Set task. Rewrite everything from the line containing "above denim jacket at center?" down to the line containing "In fact, leather", putting "olive green leather jacket" wherever "dark green leather jacket" appears and changing nothing else.

— start of Extracted information —

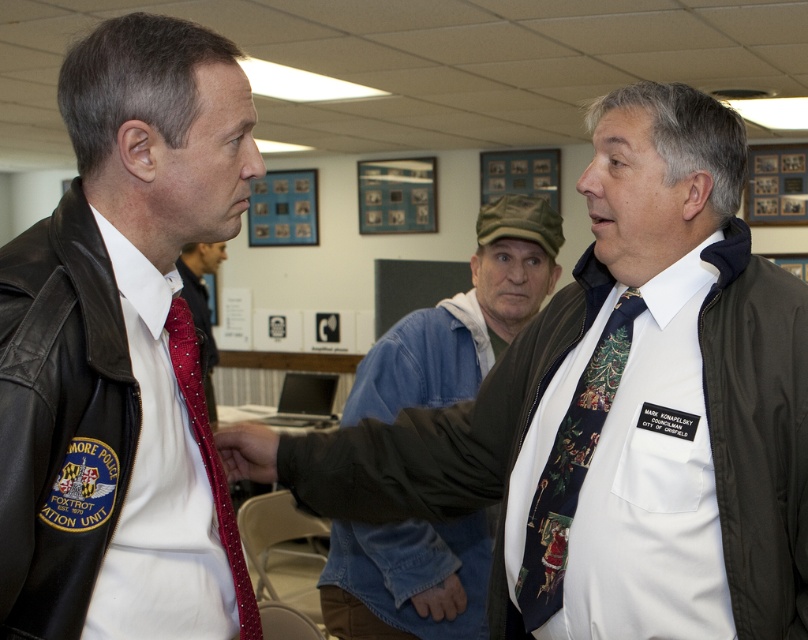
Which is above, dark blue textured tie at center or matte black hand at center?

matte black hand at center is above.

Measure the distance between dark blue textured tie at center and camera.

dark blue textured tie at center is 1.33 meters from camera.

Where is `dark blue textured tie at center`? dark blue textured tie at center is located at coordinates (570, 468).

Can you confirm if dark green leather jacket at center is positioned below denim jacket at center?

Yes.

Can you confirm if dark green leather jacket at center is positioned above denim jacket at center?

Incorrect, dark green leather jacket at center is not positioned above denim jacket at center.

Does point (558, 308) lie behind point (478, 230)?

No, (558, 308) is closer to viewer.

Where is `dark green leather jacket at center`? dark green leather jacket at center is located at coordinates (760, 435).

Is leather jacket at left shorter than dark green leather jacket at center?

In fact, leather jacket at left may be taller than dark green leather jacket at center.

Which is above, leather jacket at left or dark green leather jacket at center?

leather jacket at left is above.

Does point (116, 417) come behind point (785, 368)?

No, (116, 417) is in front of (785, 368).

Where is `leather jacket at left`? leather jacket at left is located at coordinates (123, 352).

— end of Extracted information —
— start of Extracted information —

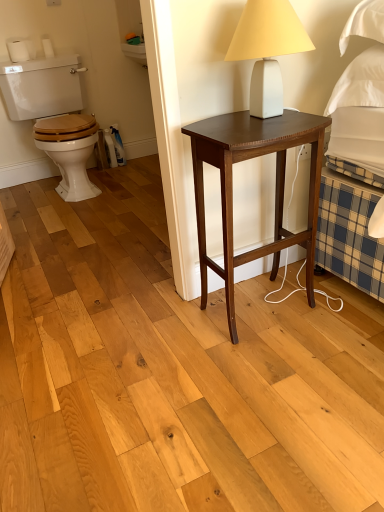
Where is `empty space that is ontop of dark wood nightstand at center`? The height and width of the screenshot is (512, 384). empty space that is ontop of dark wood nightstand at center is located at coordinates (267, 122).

— end of Extracted information —

Written response.
Can you confirm if olive green leather jacket at center is positioned above denim jacket at center?

Incorrect, olive green leather jacket at center is not positioned above denim jacket at center.

Does point (558, 308) lie behind point (478, 230)?

No, (558, 308) is closer to viewer.

Where is `olive green leather jacket at center`? olive green leather jacket at center is located at coordinates (760, 435).

Is leather jacket at left shorter than olive green leather jacket at center?

In fact, leather jacket at left may be taller than olive green leather jacket at center.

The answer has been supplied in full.